■ **DATA IN THIS EXERCISE**:
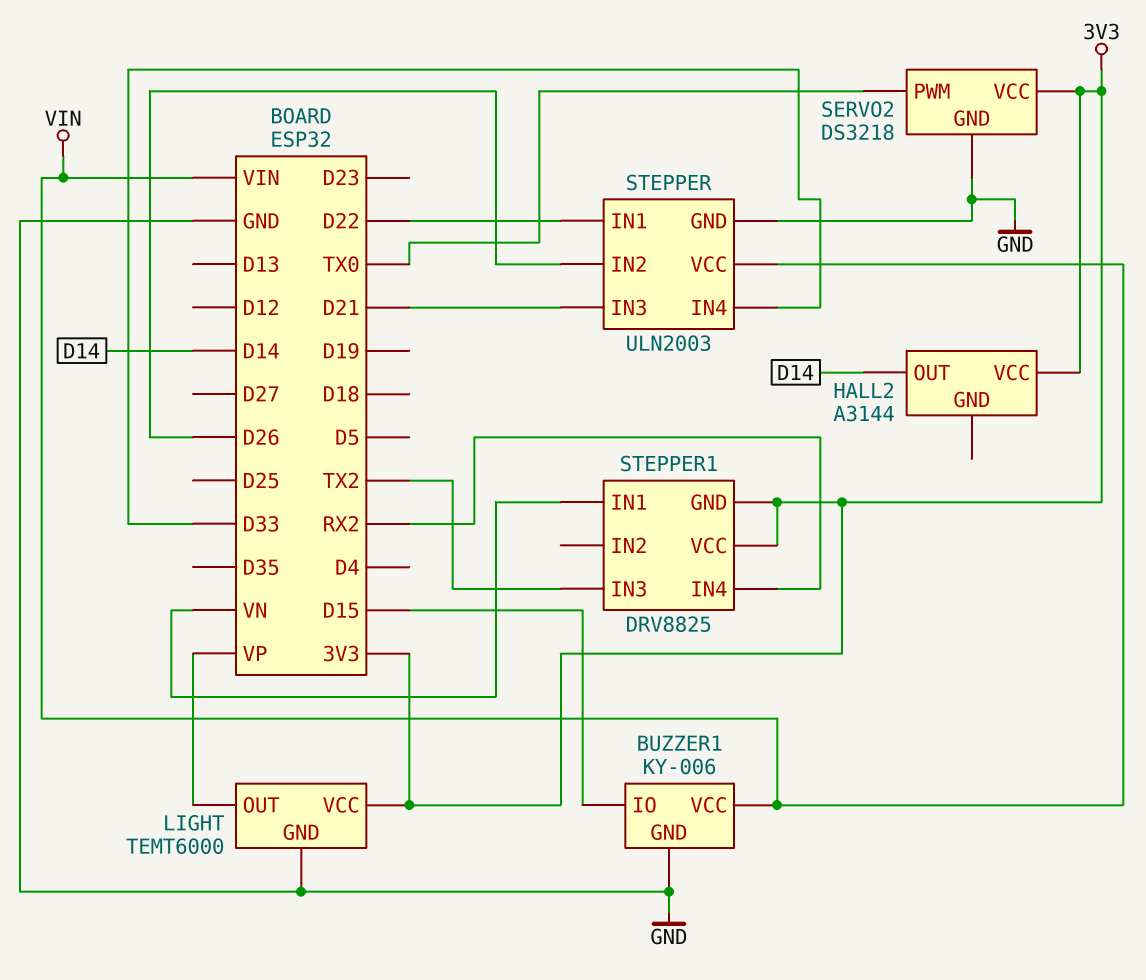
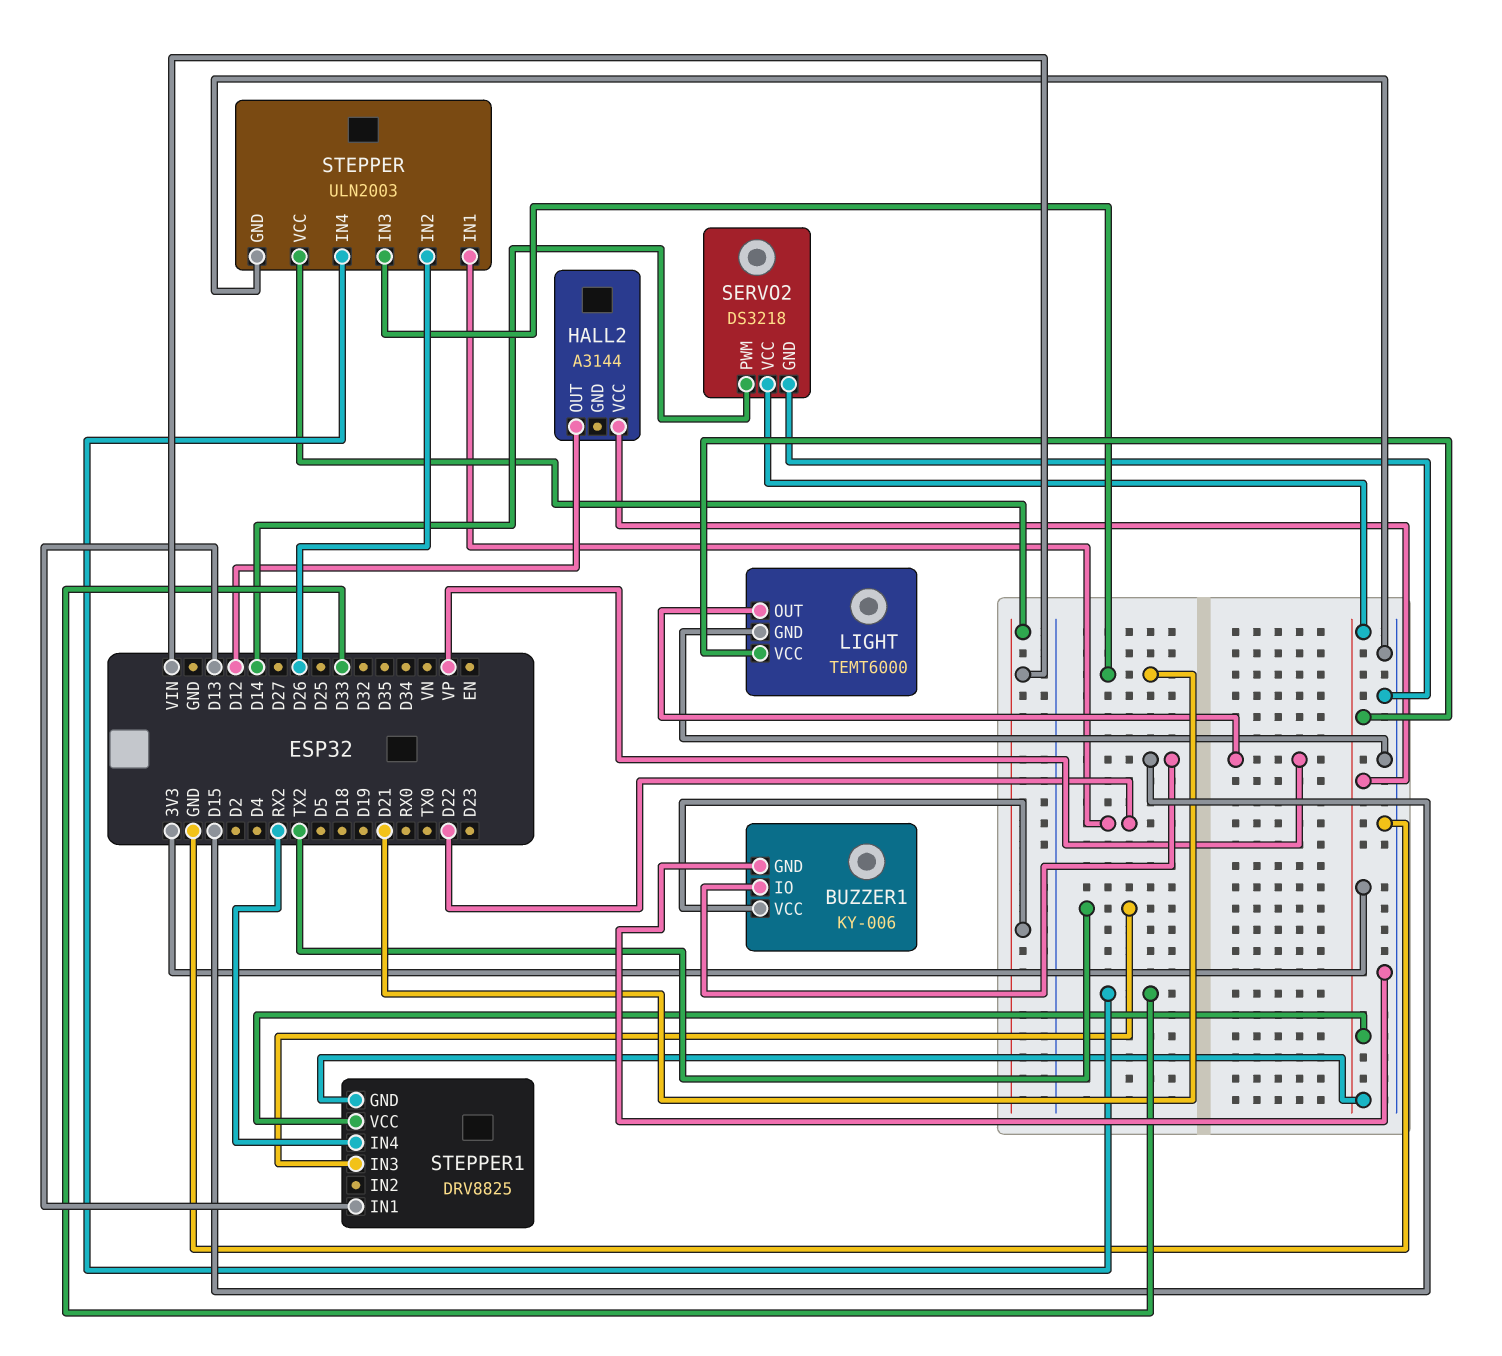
HALL2 pin OUT: D14 -> D12
SERVO2 pin PWM: TX0 -> D14
STEPPER1 pin IN1: VN -> D13

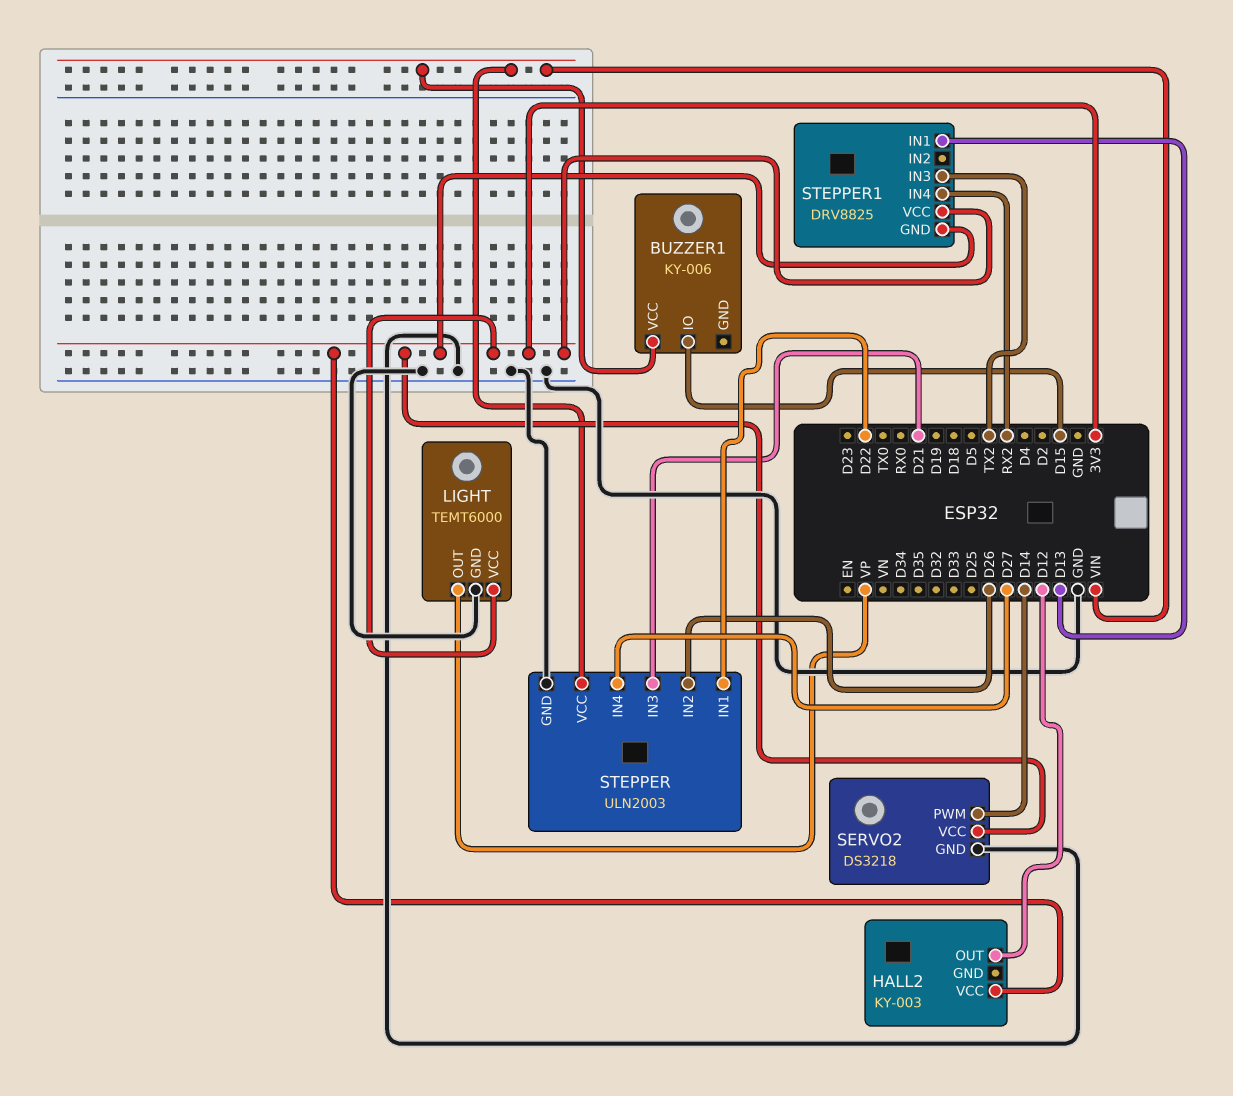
BUZZER1 pin GND: GND -> none
HALL2: A3144 -> KY-003
STEPPER pin IN4: D33 -> D27

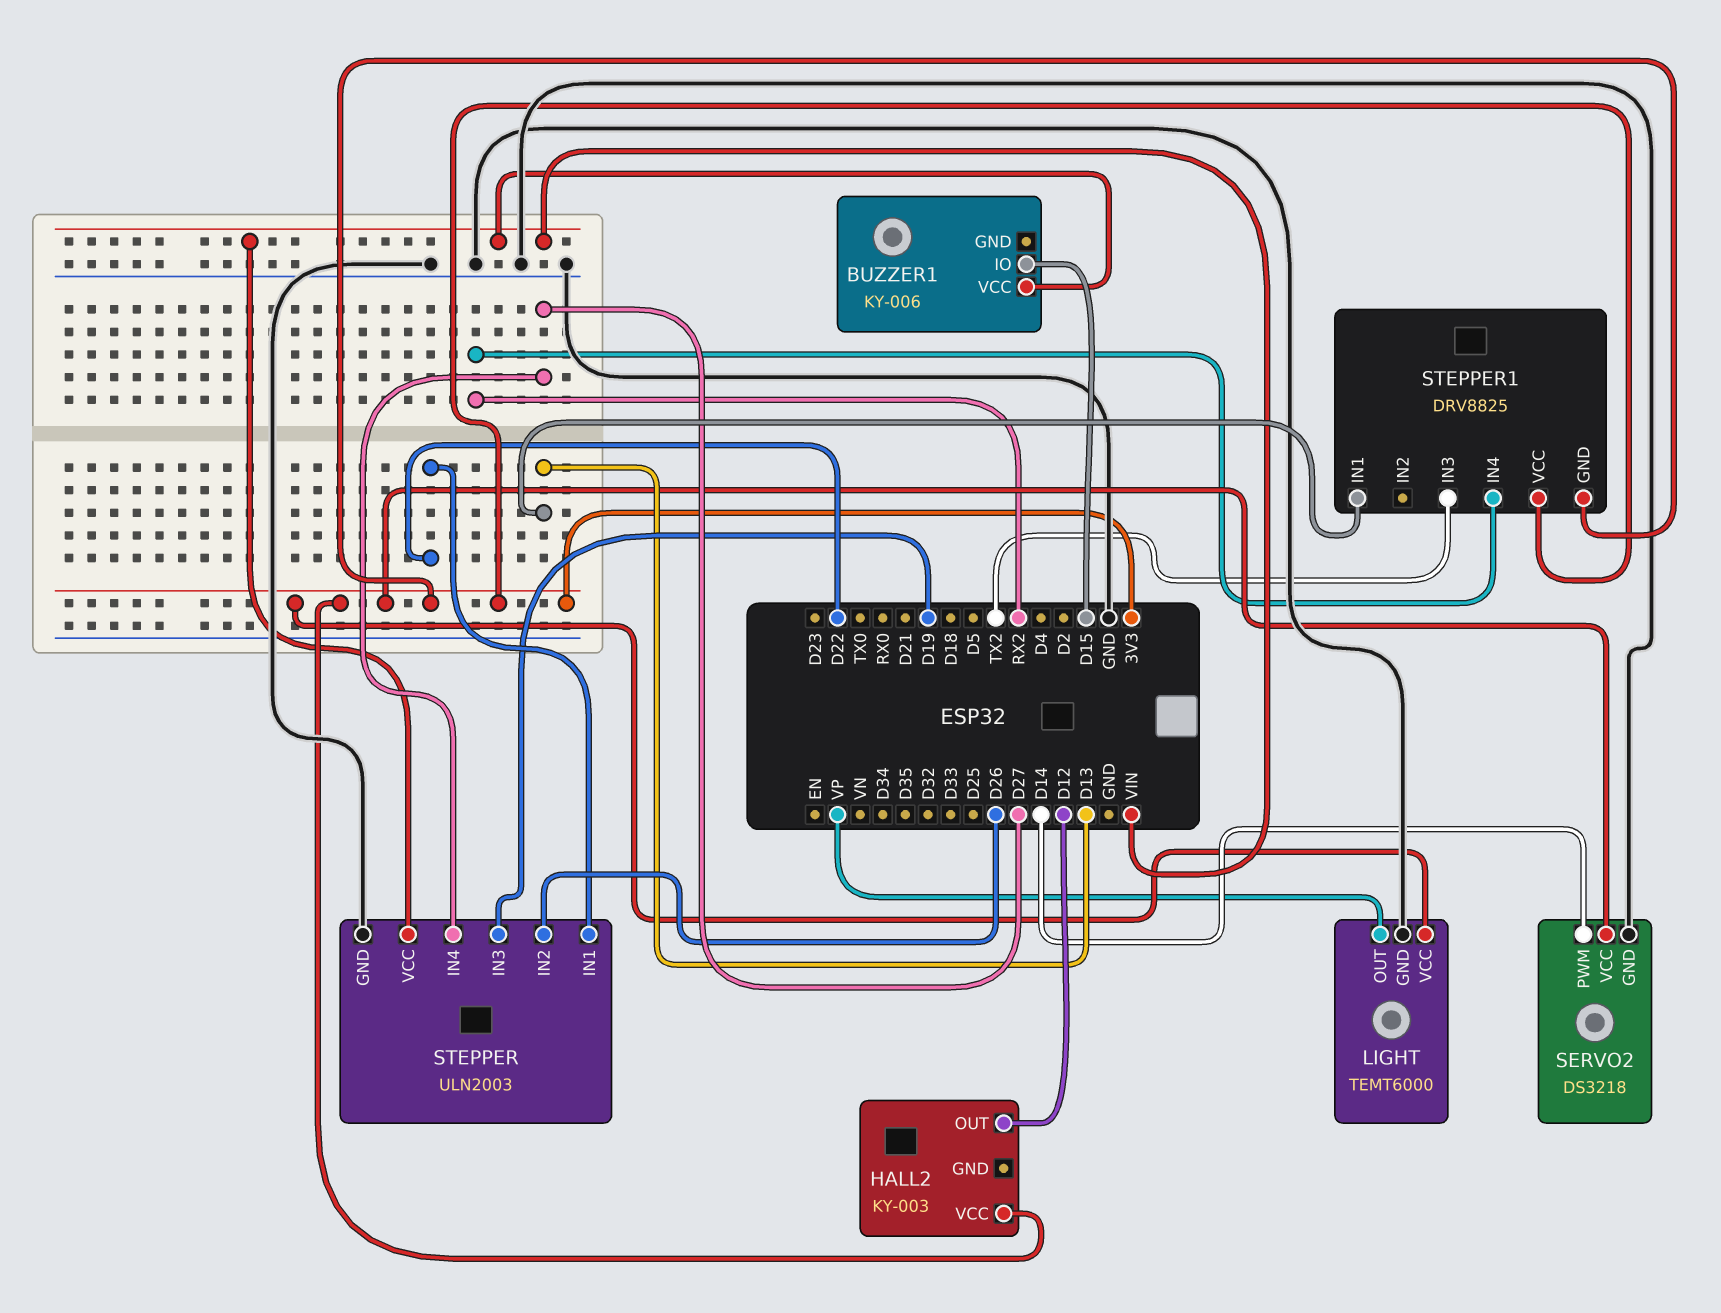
STEPPER pin IN3: D21 -> D19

■ **YOUR OBJECTIVE**: Here the job is to retype exactly the lines that start at the one containing "STEPPER1 pin IN1: VN -> D13" and run through the end of the records above, leaving out pictures.

■ **PROBLEM SOLUTION**:
STEPPER1 pin IN1: VN -> D13

BUZZER1 pin GND: GND -> none
HALL2: A3144 -> KY-003
STEPPER pin IN4: D33 -> D27

STEPPER pin IN3: D21 -> D19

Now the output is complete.